PROBLEM STATEMENT:
Down to the final line, write out the data below exactly.

----- MATERIALS PROVIDED

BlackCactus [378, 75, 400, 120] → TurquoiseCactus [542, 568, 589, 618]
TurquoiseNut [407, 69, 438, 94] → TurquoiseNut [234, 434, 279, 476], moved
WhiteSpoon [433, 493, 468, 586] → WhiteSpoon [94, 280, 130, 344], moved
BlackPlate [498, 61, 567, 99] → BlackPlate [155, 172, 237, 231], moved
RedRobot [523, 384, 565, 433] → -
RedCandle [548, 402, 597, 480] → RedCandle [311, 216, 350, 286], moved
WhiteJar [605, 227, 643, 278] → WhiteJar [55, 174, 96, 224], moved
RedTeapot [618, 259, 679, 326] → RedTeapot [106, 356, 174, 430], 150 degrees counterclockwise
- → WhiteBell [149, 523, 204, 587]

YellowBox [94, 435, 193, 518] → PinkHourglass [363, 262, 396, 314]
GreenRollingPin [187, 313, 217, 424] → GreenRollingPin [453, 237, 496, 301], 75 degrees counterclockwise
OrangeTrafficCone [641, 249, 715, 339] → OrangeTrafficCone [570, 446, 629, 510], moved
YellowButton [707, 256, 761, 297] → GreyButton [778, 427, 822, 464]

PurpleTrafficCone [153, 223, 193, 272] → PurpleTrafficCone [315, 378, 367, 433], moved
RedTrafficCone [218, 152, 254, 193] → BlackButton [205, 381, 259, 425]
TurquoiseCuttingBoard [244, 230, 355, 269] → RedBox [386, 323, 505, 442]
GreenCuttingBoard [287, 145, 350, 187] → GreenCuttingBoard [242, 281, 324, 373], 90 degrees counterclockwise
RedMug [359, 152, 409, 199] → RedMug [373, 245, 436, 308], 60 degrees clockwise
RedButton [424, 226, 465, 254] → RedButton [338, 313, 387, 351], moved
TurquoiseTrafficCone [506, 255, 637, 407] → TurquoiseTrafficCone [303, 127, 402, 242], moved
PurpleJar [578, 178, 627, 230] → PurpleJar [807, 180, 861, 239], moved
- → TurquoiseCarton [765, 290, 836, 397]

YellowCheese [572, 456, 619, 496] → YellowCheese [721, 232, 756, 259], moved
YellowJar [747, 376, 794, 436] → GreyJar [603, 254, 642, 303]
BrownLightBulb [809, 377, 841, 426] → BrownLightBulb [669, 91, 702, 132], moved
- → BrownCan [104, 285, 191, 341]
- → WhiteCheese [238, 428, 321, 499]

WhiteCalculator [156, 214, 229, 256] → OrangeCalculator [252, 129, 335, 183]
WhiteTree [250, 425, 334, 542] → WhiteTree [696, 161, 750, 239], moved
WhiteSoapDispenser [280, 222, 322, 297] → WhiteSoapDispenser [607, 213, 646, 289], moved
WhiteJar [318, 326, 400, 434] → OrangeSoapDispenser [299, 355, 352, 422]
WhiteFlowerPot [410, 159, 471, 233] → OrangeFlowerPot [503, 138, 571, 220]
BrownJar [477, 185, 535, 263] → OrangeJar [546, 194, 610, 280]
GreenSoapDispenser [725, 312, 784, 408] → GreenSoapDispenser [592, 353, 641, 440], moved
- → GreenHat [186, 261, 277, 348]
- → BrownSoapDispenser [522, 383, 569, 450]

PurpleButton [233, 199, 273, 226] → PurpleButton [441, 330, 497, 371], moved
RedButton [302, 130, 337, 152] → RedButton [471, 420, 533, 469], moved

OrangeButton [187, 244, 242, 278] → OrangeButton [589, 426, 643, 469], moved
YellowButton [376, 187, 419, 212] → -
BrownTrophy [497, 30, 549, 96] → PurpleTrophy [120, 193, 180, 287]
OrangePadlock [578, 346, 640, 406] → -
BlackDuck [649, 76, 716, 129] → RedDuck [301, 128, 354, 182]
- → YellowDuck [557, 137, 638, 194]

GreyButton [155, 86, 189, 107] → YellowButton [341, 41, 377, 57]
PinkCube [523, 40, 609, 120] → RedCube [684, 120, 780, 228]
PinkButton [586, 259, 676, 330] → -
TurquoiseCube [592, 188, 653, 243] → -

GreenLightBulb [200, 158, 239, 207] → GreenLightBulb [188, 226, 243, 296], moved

----------

TASK OUTPUT:
BlackCactus [378, 75, 400, 120] → TurquoiseCactus [542, 568, 589, 618]
TurquoiseNut [407, 69, 438, 94] → TurquoiseNut [234, 434, 279, 476], moved
WhiteSpoon [433, 493, 468, 586] → WhiteSpoon [94, 280, 130, 344], moved
BlackPlate [498, 61, 567, 99] → BlackPlate [155, 172, 237, 231], moved
RedRobot [523, 384, 565, 433] → -
RedCandle [548, 402, 597, 480] → RedCandle [311, 216, 350, 286], moved
WhiteJar [605, 227, 643, 278] → WhiteJar [55, 174, 96, 224], moved
RedTeapot [618, 259, 679, 326] → RedTeapot [106, 356, 174, 430], 150 degrees counterclockwise
- → WhiteBell [149, 523, 204, 587]

YellowBox [94, 435, 193, 518] → PinkHourglass [363, 262, 396, 314]
GreenRollingPin [187, 313, 217, 424] → GreenRollingPin [453, 237, 496, 301], 75 degrees counterclockwise
OrangeTrafficCone [641, 249, 715, 339] → OrangeTrafficCone [570, 446, 629, 510], moved
YellowButton [707, 256, 761, 297] → GreyButton [778, 427, 822, 464]

PurpleTrafficCone [153, 223, 193, 272] → PurpleTrafficCone [315, 378, 367, 433], moved
RedTrafficCone [218, 152, 254, 193] → BlackButton [205, 381, 259, 425]
TurquoiseCuttingBoard [244, 230, 355, 269] → RedBox [386, 323, 505, 442]
GreenCuttingBoard [287, 145, 350, 187] → GreenCuttingBoard [242, 281, 324, 373], 90 degrees counterclockwise
RedMug [359, 152, 409, 199] → RedMug [373, 245, 436, 308], 60 degrees clockwise
RedButton [424, 226, 465, 254] → RedButton [338, 313, 387, 351], moved
TurquoiseTrafficCone [506, 255, 637, 407] → TurquoiseTrafficCone [303, 127, 402, 242], moved
PurpleJar [578, 178, 627, 230] → PurpleJar [807, 180, 861, 239], moved
- → TurquoiseCarton [765, 290, 836, 397]

YellowCheese [572, 456, 619, 496] → YellowCheese [721, 232, 756, 259], moved
YellowJar [747, 376, 794, 436] → GreyJar [603, 254, 642, 303]
BrownLightBulb [809, 377, 841, 426] → BrownLightBulb [669, 91, 702, 132], moved
- → BrownCan [104, 285, 191, 341]
- → WhiteCheese [238, 428, 321, 499]

WhiteCalculator [156, 214, 229, 256] → OrangeCalculator [252, 129, 335, 183]
WhiteTree [250, 425, 334, 542] → WhiteTree [696, 161, 750, 239], moved
WhiteSoapDispenser [280, 222, 322, 297] → WhiteSoapDispenser [607, 213, 646, 289], moved
WhiteJar [318, 326, 400, 434] → OrangeSoapDispenser [299, 355, 352, 422]
WhiteFlowerPot [410, 159, 471, 233] → OrangeFlowerPot [503, 138, 571, 220]
BrownJar [477, 185, 535, 263] → OrangeJar [546, 194, 610, 280]
GreenSoapDispenser [725, 312, 784, 408] → GreenSoapDispenser [592, 353, 641, 440], moved
- → GreenHat [186, 261, 277, 348]
- → BrownSoapDispenser [522, 383, 569, 450]

PurpleButton [233, 199, 273, 226] → PurpleButton [441, 330, 497, 371], moved
RedButton [302, 130, 337, 152] → RedButton [471, 420, 533, 469], moved

OrangeButton [187, 244, 242, 278] → OrangeButton [589, 426, 643, 469], moved
YellowButton [376, 187, 419, 212] → -
BrownTrophy [497, 30, 549, 96] → PurpleTrophy [120, 193, 180, 287]
OrangePadlock [578, 346, 640, 406] → -
BlackDuck [649, 76, 716, 129] → RedDuck [301, 128, 354, 182]
- → YellowDuck [557, 137, 638, 194]

GreyButton [155, 86, 189, 107] → YellowButton [341, 41, 377, 57]
PinkCube [523, 40, 609, 120] → RedCube [684, 120, 780, 228]
PinkButton [586, 259, 676, 330] → -
TurquoiseCube [592, 188, 653, 243] → -

GreenLightBulb [200, 158, 239, 207] → GreenLightBulb [188, 226, 243, 296], moved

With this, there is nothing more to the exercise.